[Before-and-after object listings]
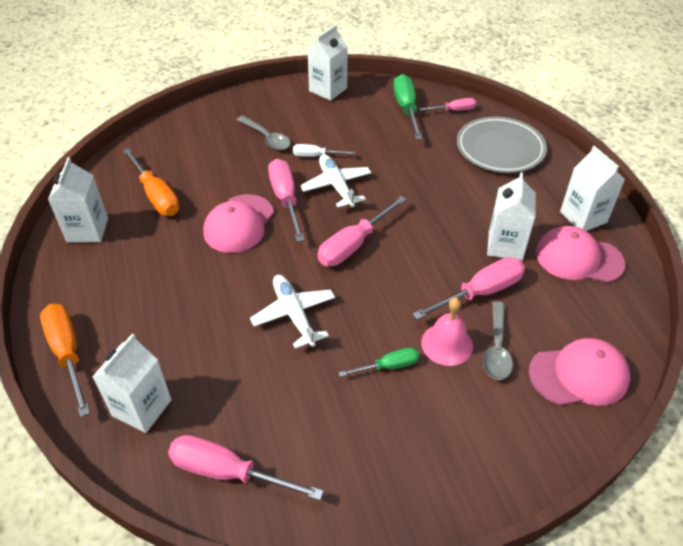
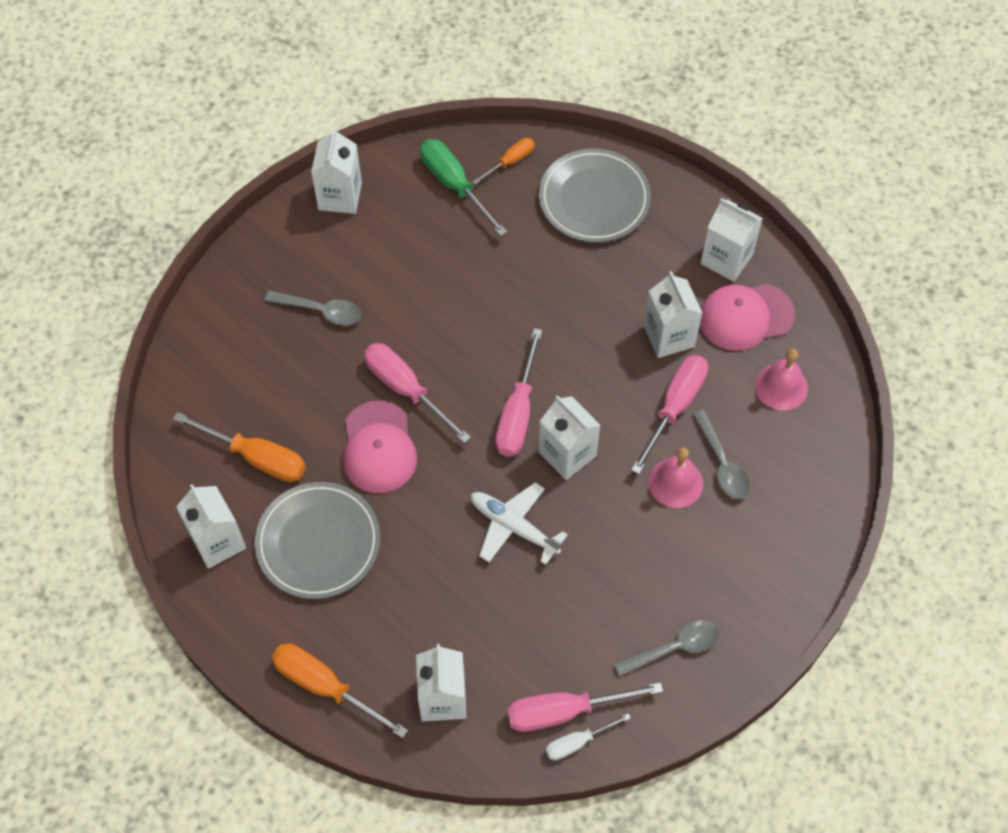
camera: 30 degrees left, 15 degrees up
(149, 260) = (318, 542): none -> grey plate
(315, 156) = (396, 310): white screwdriver -> white screwdriver (577, 742)
(336, 186) = (449, 343): white plane -> none
(360, 471) = (674, 647): none -> grey spoon
(371, 286) = (567, 454): none -> white carton
(388, 366) = (637, 534): green screwdriver -> none
(454, 110) = (510, 161): pink screwdriver -> orange screwdriver
(579, 375) = (806, 454): pink cap -> none
(583, 316) = (781, 386): none -> pink bell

### Exercise:
Only the lines from the one containing "(371, 286) = (567, 454): none -> white carton" through the final line above should be duplicated, exactly as they stand.

### Solution below:
(371, 286) = (567, 454): none -> white carton
(388, 366) = (637, 534): green screwdriver -> none
(454, 110) = (510, 161): pink screwdriver -> orange screwdriver
(579, 375) = (806, 454): pink cap -> none
(583, 316) = (781, 386): none -> pink bell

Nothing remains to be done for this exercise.